Copy the data from the first line through the line containing "EXW: 3:32 -> 1:45", replacing every "none" with "blank" and keeping all else unchanged.
### Supplied information
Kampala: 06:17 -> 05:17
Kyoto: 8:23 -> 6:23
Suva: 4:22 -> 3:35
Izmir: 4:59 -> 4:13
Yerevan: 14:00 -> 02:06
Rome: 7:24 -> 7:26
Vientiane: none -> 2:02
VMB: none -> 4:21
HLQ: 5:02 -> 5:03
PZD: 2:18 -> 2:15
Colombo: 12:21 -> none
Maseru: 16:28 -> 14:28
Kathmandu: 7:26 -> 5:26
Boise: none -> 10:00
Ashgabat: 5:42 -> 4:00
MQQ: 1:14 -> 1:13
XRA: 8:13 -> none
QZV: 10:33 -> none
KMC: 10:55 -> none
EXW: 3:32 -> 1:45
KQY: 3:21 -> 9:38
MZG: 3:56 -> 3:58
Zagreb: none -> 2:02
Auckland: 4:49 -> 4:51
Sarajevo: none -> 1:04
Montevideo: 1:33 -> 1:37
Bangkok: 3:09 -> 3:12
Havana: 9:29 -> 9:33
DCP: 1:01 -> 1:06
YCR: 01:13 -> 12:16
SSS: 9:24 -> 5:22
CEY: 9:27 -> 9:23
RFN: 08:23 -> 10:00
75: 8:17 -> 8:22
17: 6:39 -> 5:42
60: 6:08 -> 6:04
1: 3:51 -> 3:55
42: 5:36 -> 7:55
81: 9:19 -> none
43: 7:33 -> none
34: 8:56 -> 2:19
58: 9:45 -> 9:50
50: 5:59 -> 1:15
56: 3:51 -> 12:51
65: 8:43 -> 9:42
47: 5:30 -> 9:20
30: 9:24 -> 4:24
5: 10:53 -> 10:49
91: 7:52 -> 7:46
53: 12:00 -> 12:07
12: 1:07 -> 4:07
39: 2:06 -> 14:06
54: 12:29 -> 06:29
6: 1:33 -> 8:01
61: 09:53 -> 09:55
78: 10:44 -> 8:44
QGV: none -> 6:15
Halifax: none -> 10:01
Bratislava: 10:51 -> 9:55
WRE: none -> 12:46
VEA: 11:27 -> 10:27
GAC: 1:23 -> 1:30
######
• Reply
Kampala: 06:17 -> 05:17
Kyoto: 8:23 -> 6:23
Suva: 4:22 -> 3:35
Izmir: 4:59 -> 4:13
Yerevan: 14:00 -> 02:06
Rome: 7:24 -> 7:26
Vientiane: blank -> 2:02
VMB: blank -> 4:21
HLQ: 5:02 -> 5:03
PZD: 2:18 -> 2:15
Colombo: 12:21 -> blank
Maseru: 16:28 -> 14:28
Kathmandu: 7:26 -> 5:26
Boise: blank -> 10:00
Ashgabat: 5:42 -> 4:00
MQQ: 1:14 -> 1:13
XRA: 8:13 -> blank
QZV: 10:33 -> blank
KMC: 10:55 -> blank
EXW: 3:32 -> 1:45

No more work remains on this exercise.